→ TASK DESCRIPTION:
Among the entries below, find the lines with the word "rectangle" and copy them.
Segment Open
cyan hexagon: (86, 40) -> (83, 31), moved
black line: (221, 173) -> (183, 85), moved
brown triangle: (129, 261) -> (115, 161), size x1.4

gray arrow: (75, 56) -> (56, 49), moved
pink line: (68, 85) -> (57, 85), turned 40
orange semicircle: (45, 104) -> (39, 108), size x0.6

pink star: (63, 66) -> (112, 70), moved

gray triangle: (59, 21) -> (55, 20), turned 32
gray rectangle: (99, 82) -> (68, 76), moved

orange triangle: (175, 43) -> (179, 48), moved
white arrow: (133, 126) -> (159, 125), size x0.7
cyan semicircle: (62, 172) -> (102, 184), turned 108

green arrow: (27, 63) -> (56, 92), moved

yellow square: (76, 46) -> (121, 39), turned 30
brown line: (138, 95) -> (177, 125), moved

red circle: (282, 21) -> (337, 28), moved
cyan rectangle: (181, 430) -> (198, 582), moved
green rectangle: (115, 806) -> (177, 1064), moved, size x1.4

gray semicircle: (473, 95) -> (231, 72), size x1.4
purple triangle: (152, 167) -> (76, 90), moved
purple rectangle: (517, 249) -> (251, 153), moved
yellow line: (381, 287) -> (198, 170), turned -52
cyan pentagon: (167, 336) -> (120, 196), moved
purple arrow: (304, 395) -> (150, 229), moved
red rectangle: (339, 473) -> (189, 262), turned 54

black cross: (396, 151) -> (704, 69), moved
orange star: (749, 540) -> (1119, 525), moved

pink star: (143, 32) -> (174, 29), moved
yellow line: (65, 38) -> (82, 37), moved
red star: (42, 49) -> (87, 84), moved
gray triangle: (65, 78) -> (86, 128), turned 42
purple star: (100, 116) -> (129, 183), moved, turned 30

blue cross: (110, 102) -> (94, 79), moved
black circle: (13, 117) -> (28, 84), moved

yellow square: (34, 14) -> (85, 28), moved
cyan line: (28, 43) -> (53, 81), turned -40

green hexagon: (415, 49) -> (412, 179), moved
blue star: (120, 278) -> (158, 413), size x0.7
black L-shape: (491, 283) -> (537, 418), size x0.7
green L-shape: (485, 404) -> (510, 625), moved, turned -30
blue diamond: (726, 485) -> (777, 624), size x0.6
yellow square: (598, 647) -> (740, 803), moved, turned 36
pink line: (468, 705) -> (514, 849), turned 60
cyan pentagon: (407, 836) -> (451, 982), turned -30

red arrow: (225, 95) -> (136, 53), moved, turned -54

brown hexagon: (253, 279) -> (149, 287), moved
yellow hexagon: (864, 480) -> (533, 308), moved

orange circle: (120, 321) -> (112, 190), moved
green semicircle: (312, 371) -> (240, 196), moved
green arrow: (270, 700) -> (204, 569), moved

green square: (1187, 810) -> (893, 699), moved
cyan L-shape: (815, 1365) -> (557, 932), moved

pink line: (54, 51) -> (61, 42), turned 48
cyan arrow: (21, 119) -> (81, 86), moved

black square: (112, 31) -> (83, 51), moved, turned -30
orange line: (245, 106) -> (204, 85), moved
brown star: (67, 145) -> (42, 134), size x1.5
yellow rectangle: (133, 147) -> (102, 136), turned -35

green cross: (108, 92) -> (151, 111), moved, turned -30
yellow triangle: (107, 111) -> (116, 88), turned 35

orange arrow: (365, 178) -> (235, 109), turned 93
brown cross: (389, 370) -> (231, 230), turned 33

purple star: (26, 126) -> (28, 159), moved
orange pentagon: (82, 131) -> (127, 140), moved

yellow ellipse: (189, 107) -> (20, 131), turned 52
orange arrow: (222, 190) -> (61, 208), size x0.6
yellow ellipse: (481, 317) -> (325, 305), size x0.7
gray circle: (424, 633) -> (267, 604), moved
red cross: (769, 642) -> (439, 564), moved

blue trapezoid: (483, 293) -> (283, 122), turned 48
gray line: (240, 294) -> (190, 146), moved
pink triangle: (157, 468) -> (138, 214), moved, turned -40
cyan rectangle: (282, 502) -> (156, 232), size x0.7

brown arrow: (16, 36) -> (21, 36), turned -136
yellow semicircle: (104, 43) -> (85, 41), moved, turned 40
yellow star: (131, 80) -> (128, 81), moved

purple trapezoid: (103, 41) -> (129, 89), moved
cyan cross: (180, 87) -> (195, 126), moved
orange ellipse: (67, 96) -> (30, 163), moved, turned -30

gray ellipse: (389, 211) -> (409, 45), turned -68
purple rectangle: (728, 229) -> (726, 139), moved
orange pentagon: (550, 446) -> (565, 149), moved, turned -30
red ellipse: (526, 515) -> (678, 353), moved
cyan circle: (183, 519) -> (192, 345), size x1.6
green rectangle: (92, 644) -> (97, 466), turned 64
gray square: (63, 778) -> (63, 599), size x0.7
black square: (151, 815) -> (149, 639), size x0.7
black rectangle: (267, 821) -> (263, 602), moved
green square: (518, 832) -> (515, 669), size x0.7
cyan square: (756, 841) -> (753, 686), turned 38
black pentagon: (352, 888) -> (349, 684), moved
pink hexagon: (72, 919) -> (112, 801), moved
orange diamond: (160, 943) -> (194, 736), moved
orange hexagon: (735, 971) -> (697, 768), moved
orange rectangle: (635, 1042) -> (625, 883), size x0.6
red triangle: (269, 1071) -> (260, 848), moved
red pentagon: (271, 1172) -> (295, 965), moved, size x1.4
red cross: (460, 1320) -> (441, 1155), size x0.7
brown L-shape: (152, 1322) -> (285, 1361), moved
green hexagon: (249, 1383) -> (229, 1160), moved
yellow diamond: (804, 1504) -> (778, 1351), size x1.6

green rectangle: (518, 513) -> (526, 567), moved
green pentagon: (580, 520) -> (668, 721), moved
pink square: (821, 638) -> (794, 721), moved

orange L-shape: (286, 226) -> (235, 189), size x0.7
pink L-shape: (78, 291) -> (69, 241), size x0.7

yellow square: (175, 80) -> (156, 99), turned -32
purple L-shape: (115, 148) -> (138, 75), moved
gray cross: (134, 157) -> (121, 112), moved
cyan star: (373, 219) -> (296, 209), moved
Segment Closed
→ FINISHED EXERCISE:
gray rectangle: (99, 82) -> (68, 76), moved
cyan rectangle: (181, 430) -> (198, 582), moved
green rectangle: (115, 806) -> (177, 1064), moved, size x1.4
purple rectangle: (517, 249) -> (251, 153), moved
red rectangle: (339, 473) -> (189, 262), turned 54
yellow rectangle: (133, 147) -> (102, 136), turned -35
cyan rectangle: (282, 502) -> (156, 232), size x0.7
purple rectangle: (728, 229) -> (726, 139), moved
green rectangle: (92, 644) -> (97, 466), turned 64
black rectangle: (267, 821) -> (263, 602), moved
orange rectangle: (635, 1042) -> (625, 883), size x0.6
green rectangle: (518, 513) -> (526, 567), moved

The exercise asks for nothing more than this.